**What the task requires:** Only the lines from the one containing "BARO2 pin SDA: 14 -> 7" through the last line below should be written out, exactly and with both ends kept.

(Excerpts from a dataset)
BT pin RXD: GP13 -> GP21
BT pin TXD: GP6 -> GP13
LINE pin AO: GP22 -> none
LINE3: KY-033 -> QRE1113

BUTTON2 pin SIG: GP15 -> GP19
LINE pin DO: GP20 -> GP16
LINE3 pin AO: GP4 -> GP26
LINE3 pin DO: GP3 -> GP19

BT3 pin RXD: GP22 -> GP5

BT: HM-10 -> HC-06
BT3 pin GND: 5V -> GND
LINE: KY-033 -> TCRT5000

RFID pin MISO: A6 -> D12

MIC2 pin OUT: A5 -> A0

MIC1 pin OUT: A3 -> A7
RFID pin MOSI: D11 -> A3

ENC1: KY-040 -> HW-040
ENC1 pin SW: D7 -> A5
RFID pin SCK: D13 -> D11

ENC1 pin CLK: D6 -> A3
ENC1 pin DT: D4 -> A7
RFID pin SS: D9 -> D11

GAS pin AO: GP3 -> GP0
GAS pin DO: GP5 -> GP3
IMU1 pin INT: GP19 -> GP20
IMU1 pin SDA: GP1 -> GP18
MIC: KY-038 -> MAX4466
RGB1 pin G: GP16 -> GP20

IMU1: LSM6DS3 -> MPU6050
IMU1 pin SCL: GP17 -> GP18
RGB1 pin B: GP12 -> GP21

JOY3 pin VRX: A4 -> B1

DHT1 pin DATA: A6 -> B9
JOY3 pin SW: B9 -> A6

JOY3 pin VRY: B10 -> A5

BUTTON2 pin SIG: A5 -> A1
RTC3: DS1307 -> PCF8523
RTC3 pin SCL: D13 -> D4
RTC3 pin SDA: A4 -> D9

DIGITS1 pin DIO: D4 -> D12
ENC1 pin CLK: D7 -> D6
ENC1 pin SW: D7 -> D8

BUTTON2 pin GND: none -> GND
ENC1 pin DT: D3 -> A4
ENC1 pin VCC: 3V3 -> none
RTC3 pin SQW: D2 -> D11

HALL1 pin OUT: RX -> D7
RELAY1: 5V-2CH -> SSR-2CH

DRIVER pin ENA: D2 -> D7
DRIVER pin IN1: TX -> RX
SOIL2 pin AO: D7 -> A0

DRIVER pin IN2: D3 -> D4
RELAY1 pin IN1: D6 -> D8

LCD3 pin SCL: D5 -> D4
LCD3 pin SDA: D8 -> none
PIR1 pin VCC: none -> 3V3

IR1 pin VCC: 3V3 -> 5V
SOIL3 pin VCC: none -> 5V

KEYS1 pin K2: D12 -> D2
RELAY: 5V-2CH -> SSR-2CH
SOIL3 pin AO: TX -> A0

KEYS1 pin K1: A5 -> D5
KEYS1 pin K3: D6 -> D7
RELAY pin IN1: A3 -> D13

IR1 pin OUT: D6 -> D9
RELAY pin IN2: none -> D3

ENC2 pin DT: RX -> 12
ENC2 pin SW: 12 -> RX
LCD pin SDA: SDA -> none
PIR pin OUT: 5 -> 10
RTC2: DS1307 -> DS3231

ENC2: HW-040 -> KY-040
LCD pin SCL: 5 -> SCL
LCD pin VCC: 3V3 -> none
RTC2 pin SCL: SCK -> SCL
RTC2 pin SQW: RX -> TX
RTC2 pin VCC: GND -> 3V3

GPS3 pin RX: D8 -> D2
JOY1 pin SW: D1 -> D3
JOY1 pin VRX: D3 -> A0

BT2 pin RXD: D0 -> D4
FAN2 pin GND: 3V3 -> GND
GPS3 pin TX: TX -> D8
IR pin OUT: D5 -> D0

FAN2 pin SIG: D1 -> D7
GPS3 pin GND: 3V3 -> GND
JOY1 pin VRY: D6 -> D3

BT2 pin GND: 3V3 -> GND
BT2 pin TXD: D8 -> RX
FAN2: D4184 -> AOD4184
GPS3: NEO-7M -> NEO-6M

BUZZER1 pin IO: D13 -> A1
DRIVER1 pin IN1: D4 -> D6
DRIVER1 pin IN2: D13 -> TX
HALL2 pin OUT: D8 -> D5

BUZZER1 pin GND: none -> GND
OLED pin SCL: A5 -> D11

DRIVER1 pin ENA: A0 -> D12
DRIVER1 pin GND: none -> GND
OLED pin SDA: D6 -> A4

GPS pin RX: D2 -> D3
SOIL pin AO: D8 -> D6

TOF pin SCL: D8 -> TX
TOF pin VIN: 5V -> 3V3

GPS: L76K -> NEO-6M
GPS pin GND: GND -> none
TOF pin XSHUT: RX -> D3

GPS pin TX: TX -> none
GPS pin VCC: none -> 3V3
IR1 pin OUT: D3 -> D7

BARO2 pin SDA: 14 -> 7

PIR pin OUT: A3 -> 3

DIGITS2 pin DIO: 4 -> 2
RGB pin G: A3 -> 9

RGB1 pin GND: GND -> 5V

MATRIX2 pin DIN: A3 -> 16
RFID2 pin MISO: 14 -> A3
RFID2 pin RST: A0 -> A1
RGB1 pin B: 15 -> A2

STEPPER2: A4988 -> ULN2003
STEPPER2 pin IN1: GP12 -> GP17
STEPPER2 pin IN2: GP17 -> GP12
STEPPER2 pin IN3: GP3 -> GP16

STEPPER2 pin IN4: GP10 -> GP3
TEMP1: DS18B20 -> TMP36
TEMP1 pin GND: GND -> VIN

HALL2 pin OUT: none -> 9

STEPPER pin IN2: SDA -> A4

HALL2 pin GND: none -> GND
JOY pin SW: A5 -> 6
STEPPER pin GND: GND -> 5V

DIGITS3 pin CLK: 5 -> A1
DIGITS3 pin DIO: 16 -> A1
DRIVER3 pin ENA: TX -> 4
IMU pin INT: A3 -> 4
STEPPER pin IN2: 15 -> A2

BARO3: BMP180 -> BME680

**Solution to the exercise:**
BARO2 pin SDA: 14 -> 7

PIR pin OUT: A3 -> 3

DIGITS2 pin DIO: 4 -> 2
RGB pin G: A3 -> 9

RGB1 pin GND: GND -> 5V

MATRIX2 pin DIN: A3 -> 16
RFID2 pin MISO: 14 -> A3
RFID2 pin RST: A0 -> A1
RGB1 pin B: 15 -> A2

STEPPER2: A4988 -> ULN2003
STEPPER2 pin IN1: GP12 -> GP17
STEPPER2 pin IN2: GP17 -> GP12
STEPPER2 pin IN3: GP3 -> GP16

STEPPER2 pin IN4: GP10 -> GP3
TEMP1: DS18B20 -> TMP36
TEMP1 pin GND: GND -> VIN

HALL2 pin OUT: none -> 9

STEPPER pin IN2: SDA -> A4

HALL2 pin GND: none -> GND
JOY pin SW: A5 -> 6
STEPPER pin GND: GND -> 5V

DIGITS3 pin CLK: 5 -> A1
DIGITS3 pin DIO: 16 -> A1
DRIVER3 pin ENA: TX -> 4
IMU pin INT: A3 -> 4
STEPPER pin IN2: 15 -> A2

BARO3: BMP180 -> BME680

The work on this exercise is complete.